┌──

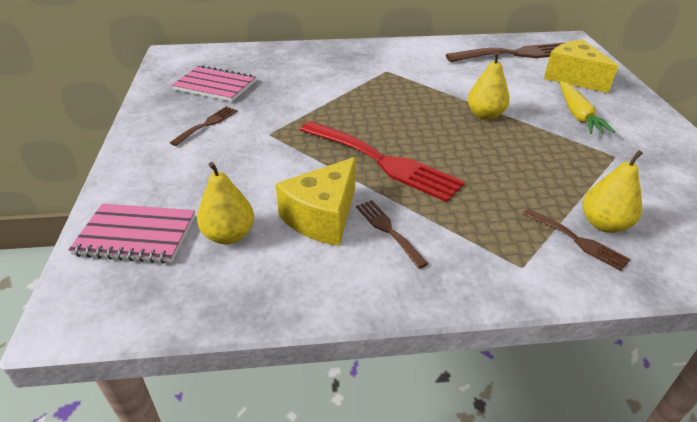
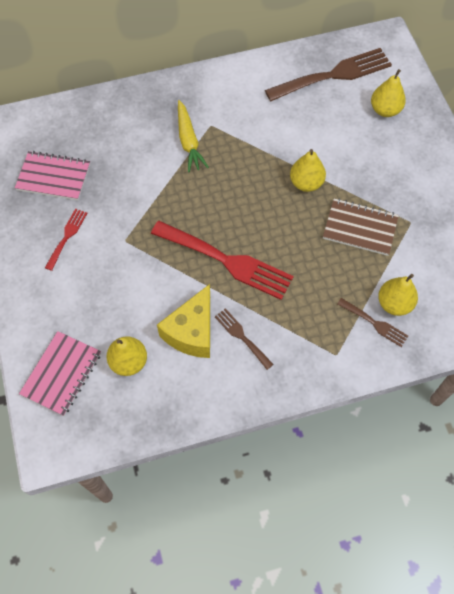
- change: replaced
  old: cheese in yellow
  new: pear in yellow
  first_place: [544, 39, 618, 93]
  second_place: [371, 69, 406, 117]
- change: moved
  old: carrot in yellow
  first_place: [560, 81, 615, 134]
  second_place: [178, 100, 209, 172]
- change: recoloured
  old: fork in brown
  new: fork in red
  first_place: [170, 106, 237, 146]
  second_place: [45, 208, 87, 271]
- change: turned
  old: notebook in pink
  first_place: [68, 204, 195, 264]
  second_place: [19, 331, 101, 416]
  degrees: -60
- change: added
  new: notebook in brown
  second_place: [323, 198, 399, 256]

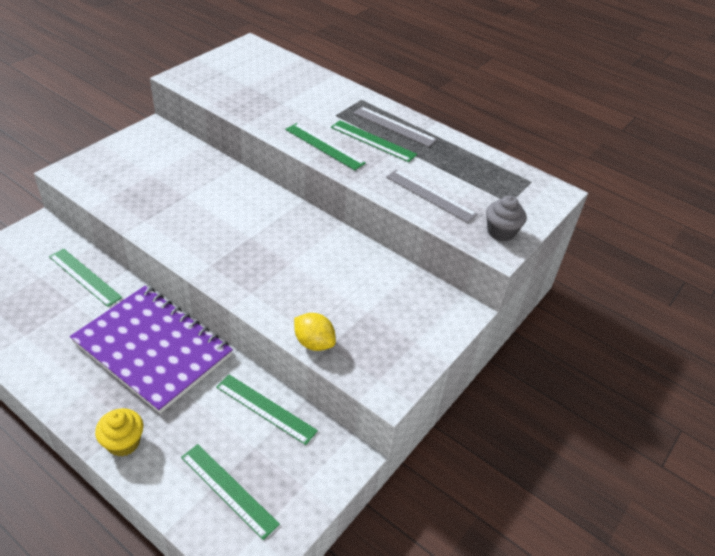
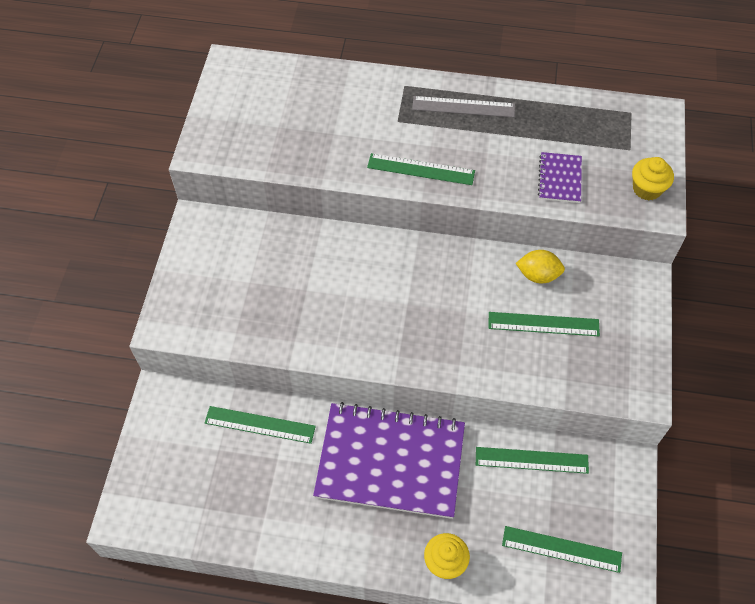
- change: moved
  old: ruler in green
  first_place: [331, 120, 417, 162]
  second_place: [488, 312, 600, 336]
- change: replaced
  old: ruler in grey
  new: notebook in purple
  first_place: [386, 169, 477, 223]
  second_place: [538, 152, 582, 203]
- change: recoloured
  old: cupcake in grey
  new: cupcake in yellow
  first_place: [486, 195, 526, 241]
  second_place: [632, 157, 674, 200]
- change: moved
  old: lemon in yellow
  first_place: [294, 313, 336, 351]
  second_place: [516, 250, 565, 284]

└──

• **ACTIVITY**
Transcribe the entries above word for word, but leave every picture out of your copy.

• **RESULT BELOW**
- change: replaced
  old: cheese in yellow
  new: pear in yellow
  first_place: [544, 39, 618, 93]
  second_place: [371, 69, 406, 117]
- change: moved
  old: carrot in yellow
  first_place: [560, 81, 615, 134]
  second_place: [178, 100, 209, 172]
- change: recoloured
  old: fork in brown
  new: fork in red
  first_place: [170, 106, 237, 146]
  second_place: [45, 208, 87, 271]
- change: turned
  old: notebook in pink
  first_place: [68, 204, 195, 264]
  second_place: [19, 331, 101, 416]
  degrees: -60
- change: added
  new: notebook in brown
  second_place: [323, 198, 399, 256]

- change: moved
  old: ruler in green
  first_place: [331, 120, 417, 162]
  second_place: [488, 312, 600, 336]
- change: replaced
  old: ruler in grey
  new: notebook in purple
  first_place: [386, 169, 477, 223]
  second_place: [538, 152, 582, 203]
- change: recoloured
  old: cupcake in grey
  new: cupcake in yellow
  first_place: [486, 195, 526, 241]
  second_place: [632, 157, 674, 200]
- change: moved
  old: lemon in yellow
  first_place: [294, 313, 336, 351]
  second_place: [516, 250, 565, 284]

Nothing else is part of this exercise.